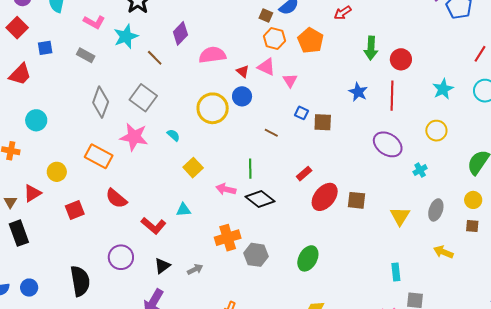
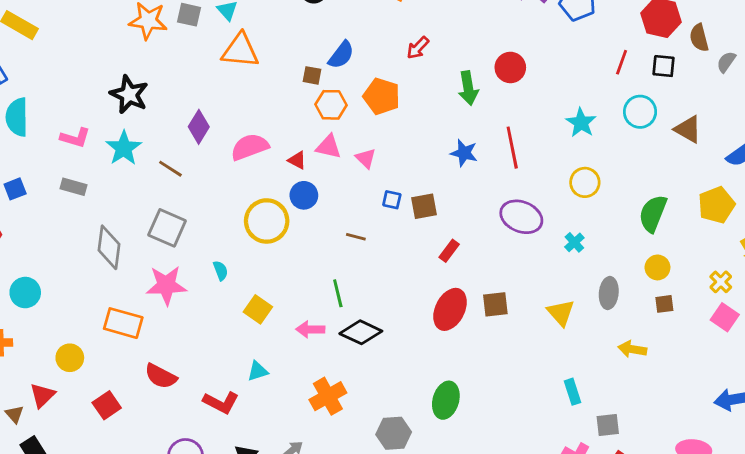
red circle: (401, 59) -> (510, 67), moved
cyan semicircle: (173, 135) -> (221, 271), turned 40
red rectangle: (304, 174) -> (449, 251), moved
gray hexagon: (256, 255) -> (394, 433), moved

◇ ◇ ◇ ◇ ◇

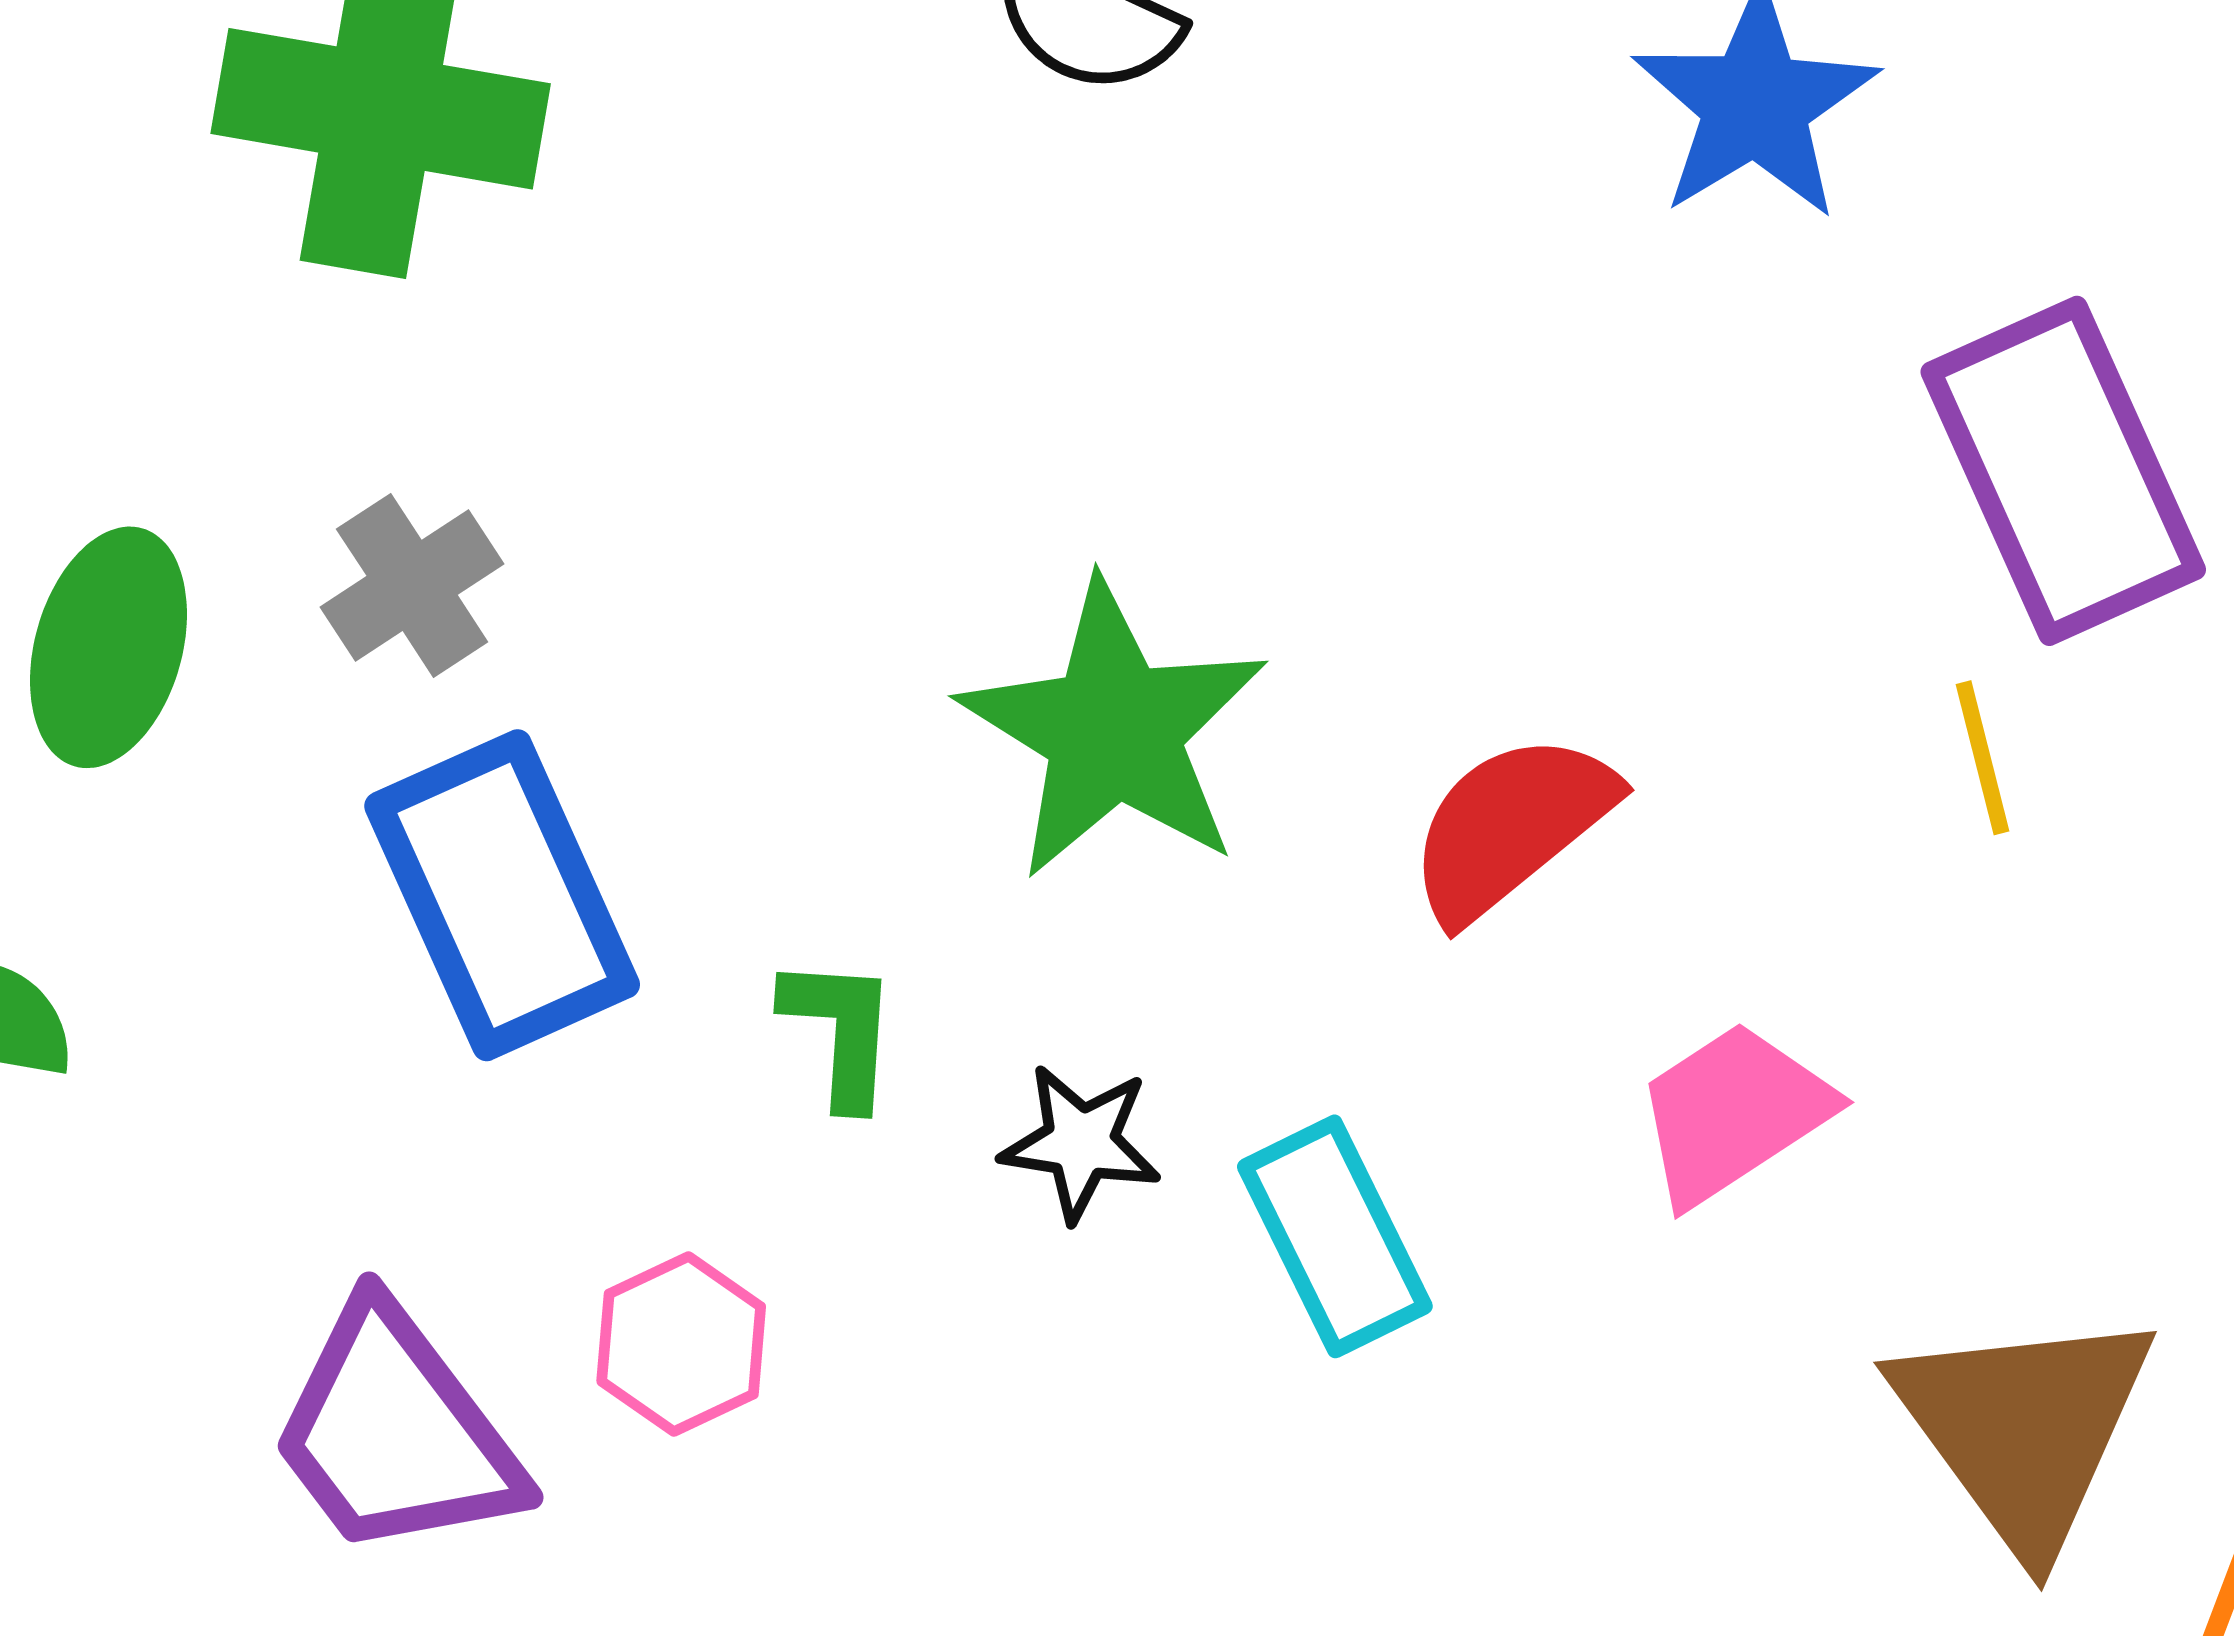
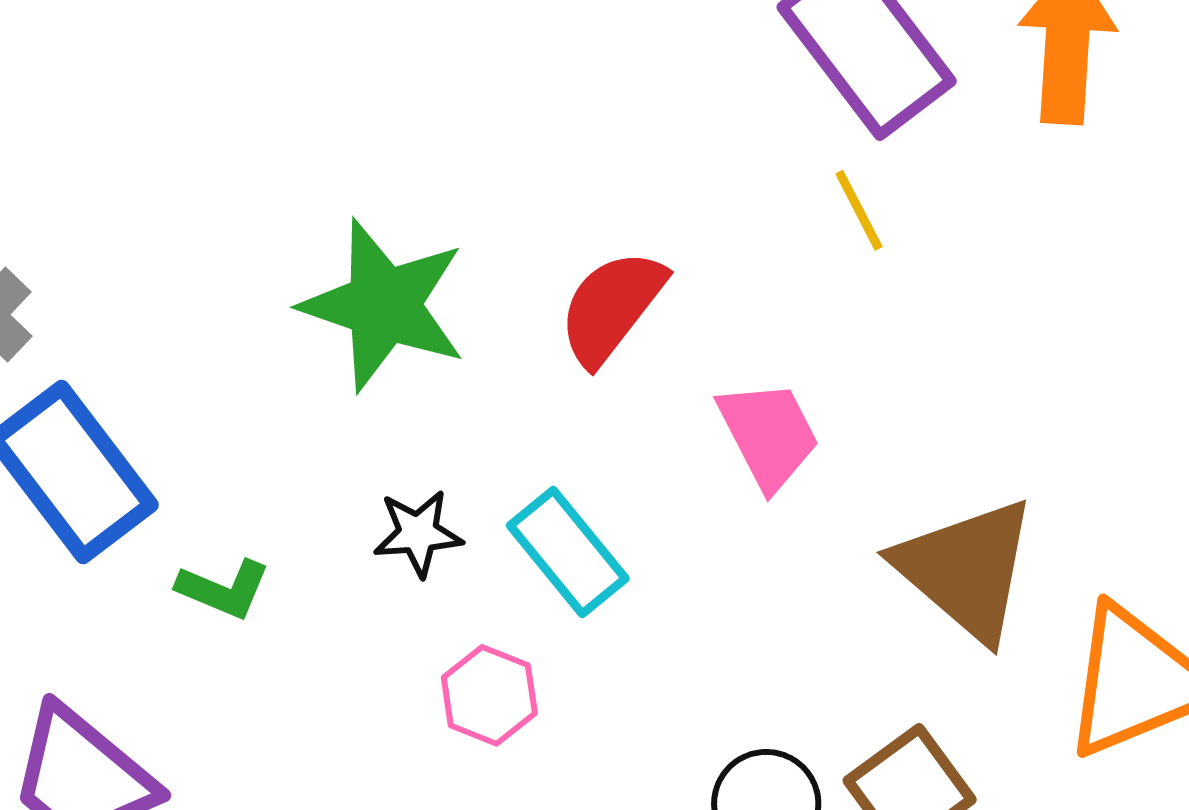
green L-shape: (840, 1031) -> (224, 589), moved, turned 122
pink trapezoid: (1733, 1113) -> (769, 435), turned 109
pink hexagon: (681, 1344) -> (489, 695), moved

◇ ◇ ◇ ◇ ◇

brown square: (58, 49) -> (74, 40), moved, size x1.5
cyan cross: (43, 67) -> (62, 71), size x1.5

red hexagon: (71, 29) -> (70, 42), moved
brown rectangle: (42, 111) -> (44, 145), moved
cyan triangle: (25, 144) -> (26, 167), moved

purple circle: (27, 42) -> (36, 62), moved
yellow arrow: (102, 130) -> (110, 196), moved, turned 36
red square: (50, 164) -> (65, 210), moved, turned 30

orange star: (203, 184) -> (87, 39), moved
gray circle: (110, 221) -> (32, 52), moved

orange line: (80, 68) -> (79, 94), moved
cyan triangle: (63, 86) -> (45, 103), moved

◇ ◇ ◇ ◇ ◇

The range runs from the line with "green L-shape: (840, 1031)" up to and including the line with "pink hexagon: (681, 1344)" in the listing above; please write out exactly those lines and nothing more.

green L-shape: (840, 1031) -> (224, 589), moved, turned 122
pink trapezoid: (1733, 1113) -> (769, 435), turned 109
pink hexagon: (681, 1344) -> (489, 695), moved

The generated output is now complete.